> **REQUIREMENT**: Rewrite the lines below with "shifted" in place of every "moved" and everything else unchanged. Leave out the pictures.

> **ITEMS**:
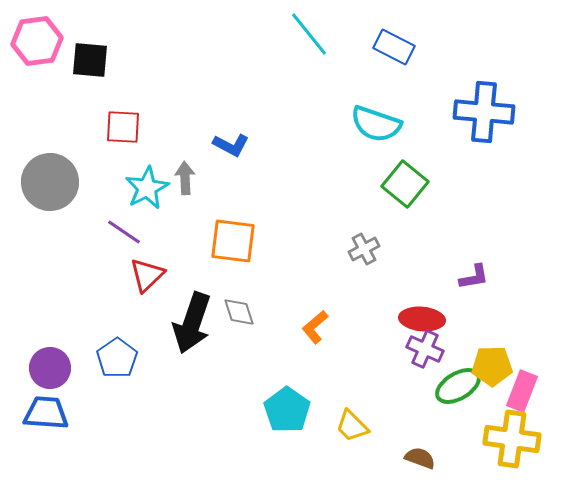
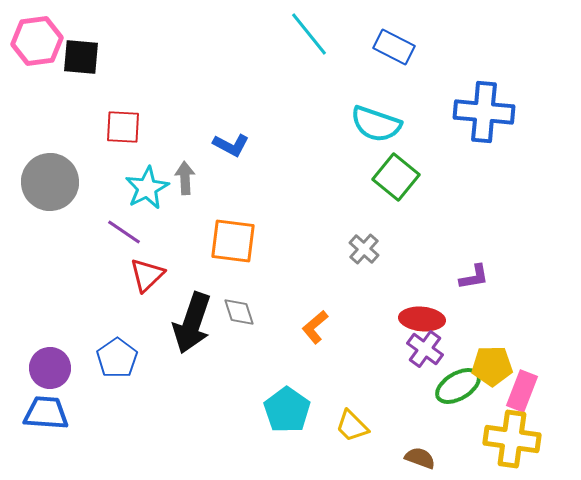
black square: moved 9 px left, 3 px up
green square: moved 9 px left, 7 px up
gray cross: rotated 20 degrees counterclockwise
purple cross: rotated 12 degrees clockwise
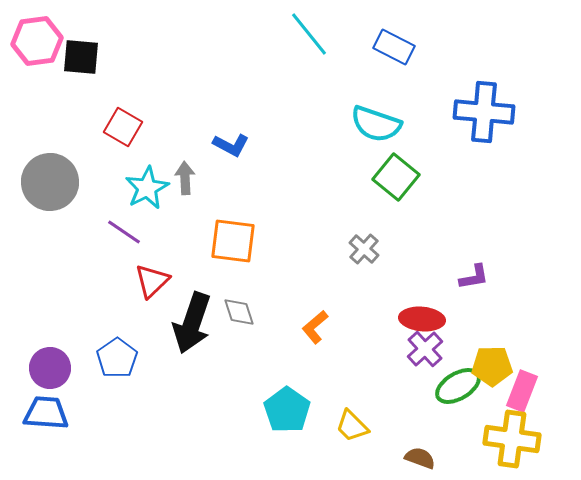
red square: rotated 27 degrees clockwise
red triangle: moved 5 px right, 6 px down
purple cross: rotated 12 degrees clockwise
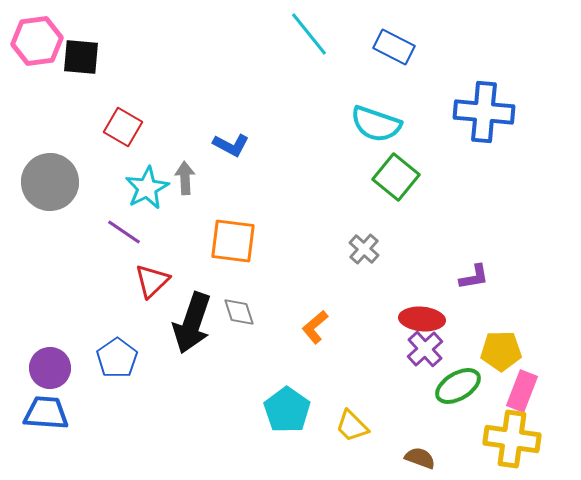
yellow pentagon: moved 9 px right, 15 px up
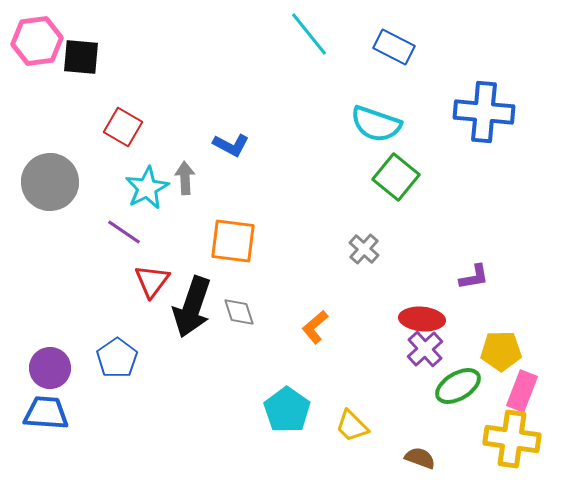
red triangle: rotated 9 degrees counterclockwise
black arrow: moved 16 px up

> **RESULT FOR THIS EXERCISE**:
black square: shifted 9 px left, 3 px up
green square: shifted 9 px left, 7 px up
gray cross: rotated 20 degrees counterclockwise
purple cross: rotated 12 degrees clockwise
red square: rotated 27 degrees clockwise
red triangle: shifted 5 px right, 6 px down
purple cross: rotated 12 degrees clockwise
yellow pentagon: shifted 9 px right, 15 px up
red triangle: rotated 9 degrees counterclockwise
black arrow: shifted 16 px up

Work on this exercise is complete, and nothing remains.